**Exercise aim**
Return the listing that follows exactly, with no pictures included.

**Recorded data**

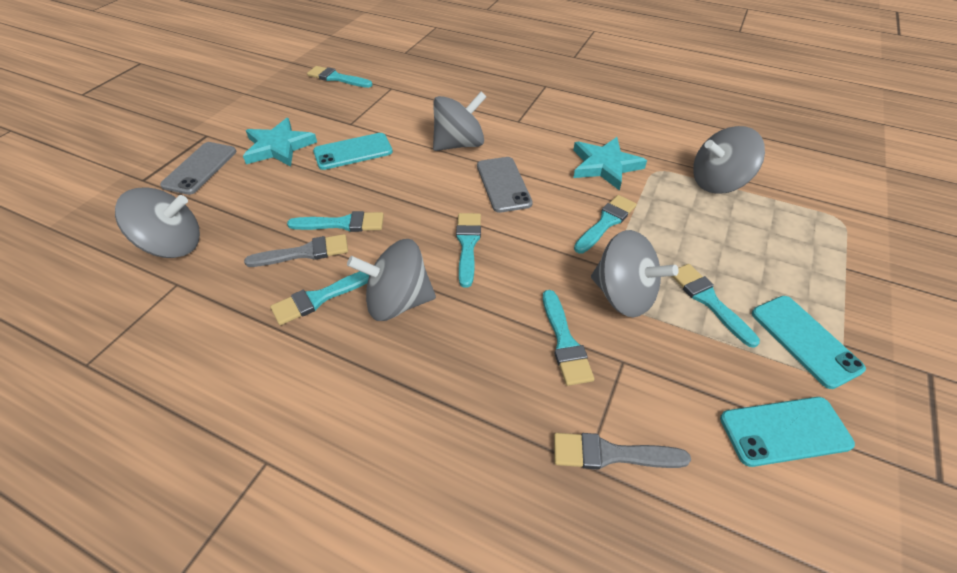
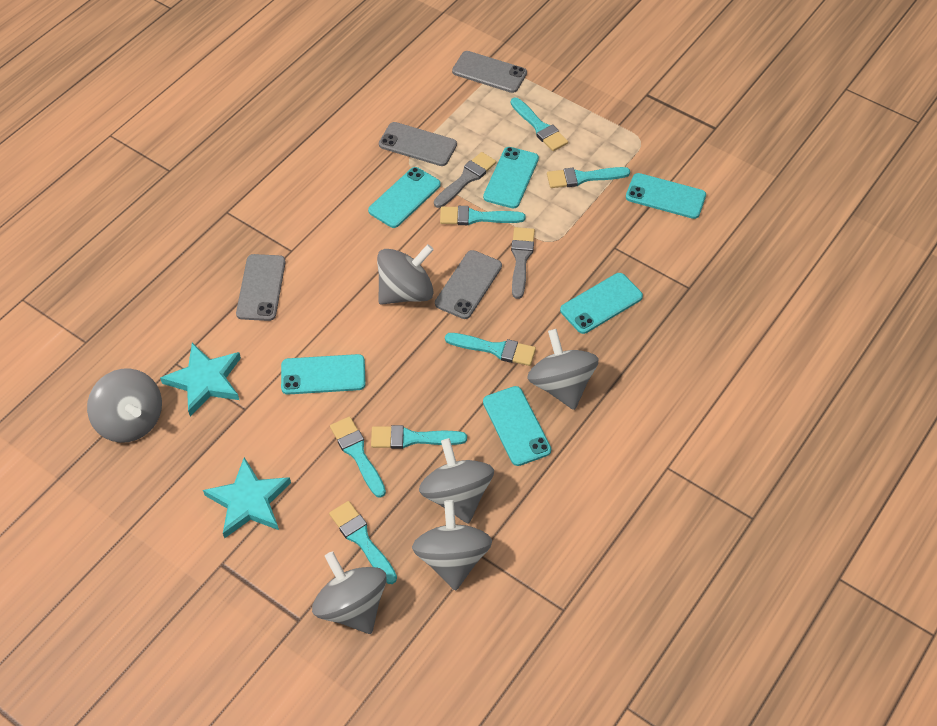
grey phone: 2 -> 4
grey spinning top: 5 -> 6
turquoise phone: 3 -> 6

**Result of this exercise**
grey phone: 2 -> 4
grey spinning top: 5 -> 6
turquoise phone: 3 -> 6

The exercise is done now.